[start of AVAILABLE RECORDS]

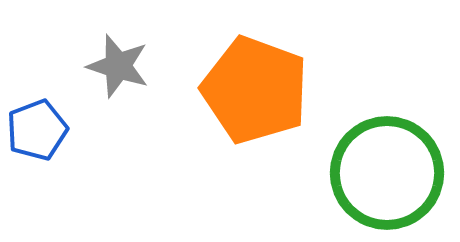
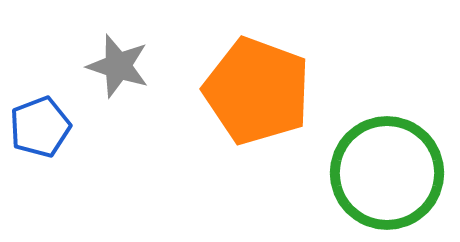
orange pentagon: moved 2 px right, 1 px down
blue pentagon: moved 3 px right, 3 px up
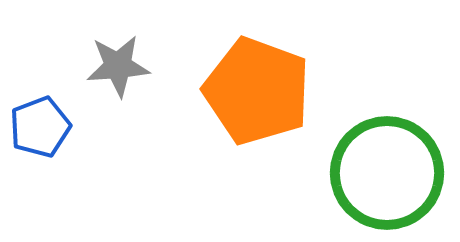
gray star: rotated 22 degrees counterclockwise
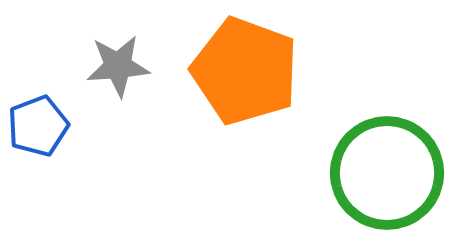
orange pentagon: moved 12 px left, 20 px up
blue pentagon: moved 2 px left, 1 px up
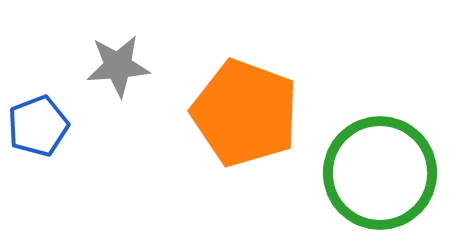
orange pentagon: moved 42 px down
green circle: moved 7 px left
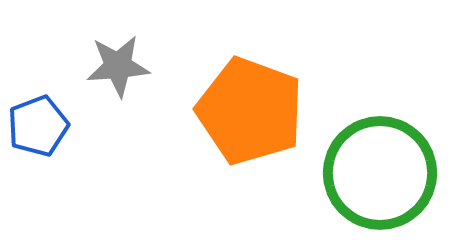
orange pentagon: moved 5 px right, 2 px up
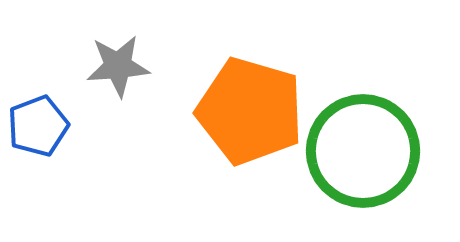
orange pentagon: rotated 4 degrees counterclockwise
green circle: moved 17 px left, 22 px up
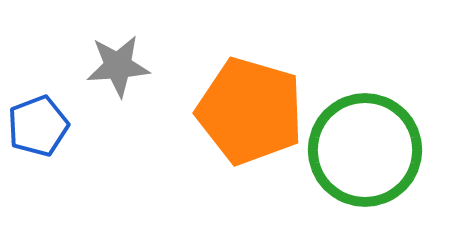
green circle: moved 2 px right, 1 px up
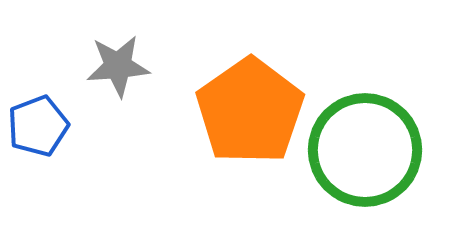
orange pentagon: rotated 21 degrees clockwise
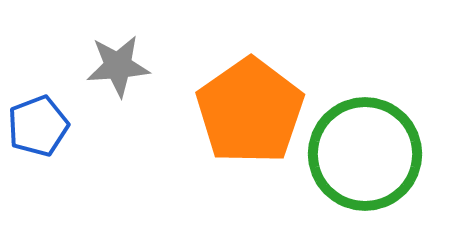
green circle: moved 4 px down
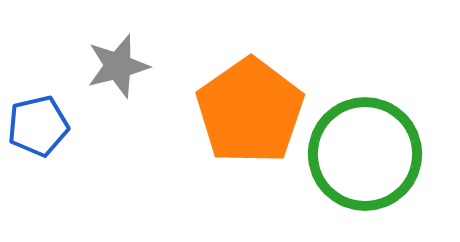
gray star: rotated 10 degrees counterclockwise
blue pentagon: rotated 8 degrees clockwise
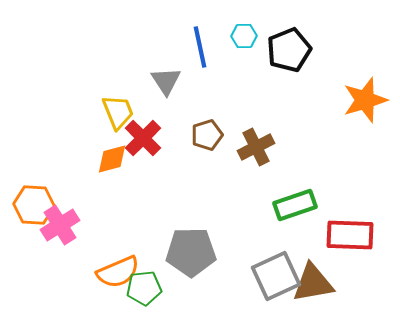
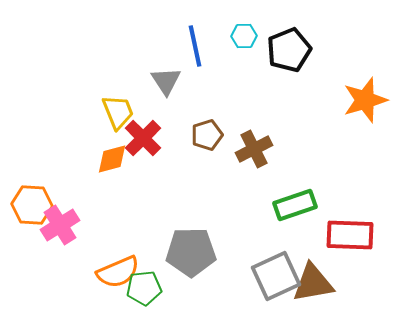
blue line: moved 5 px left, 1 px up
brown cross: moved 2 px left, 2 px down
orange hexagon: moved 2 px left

[end of AVAILABLE RECORDS]

GIVEN EXERCISE:
Render each line of the material above as a JSON list of strings, one string per line, with blank lines omitted. Leave the pictures out of the list.

RESULT OF THE EXERCISE:
[
  "orange pentagon: moved 2 px right, 1 px down",
  "blue pentagon: moved 3 px right, 3 px up",
  "gray star: rotated 22 degrees counterclockwise",
  "orange pentagon: moved 12 px left, 20 px up",
  "blue pentagon: moved 2 px left, 1 px up",
  "orange pentagon: moved 42 px down",
  "green circle: moved 7 px left",
  "orange pentagon: moved 5 px right, 2 px up",
  "orange pentagon: rotated 4 degrees counterclockwise",
  "green circle: moved 17 px left, 22 px up",
  "green circle: moved 2 px right, 1 px up",
  "orange pentagon: rotated 21 degrees clockwise",
  "green circle: moved 4 px down",
  "gray star: rotated 10 degrees counterclockwise",
  "blue pentagon: rotated 8 degrees clockwise",
  "blue line: moved 5 px left, 1 px up",
  "brown cross: moved 2 px left, 2 px down",
  "orange hexagon: moved 2 px left"
]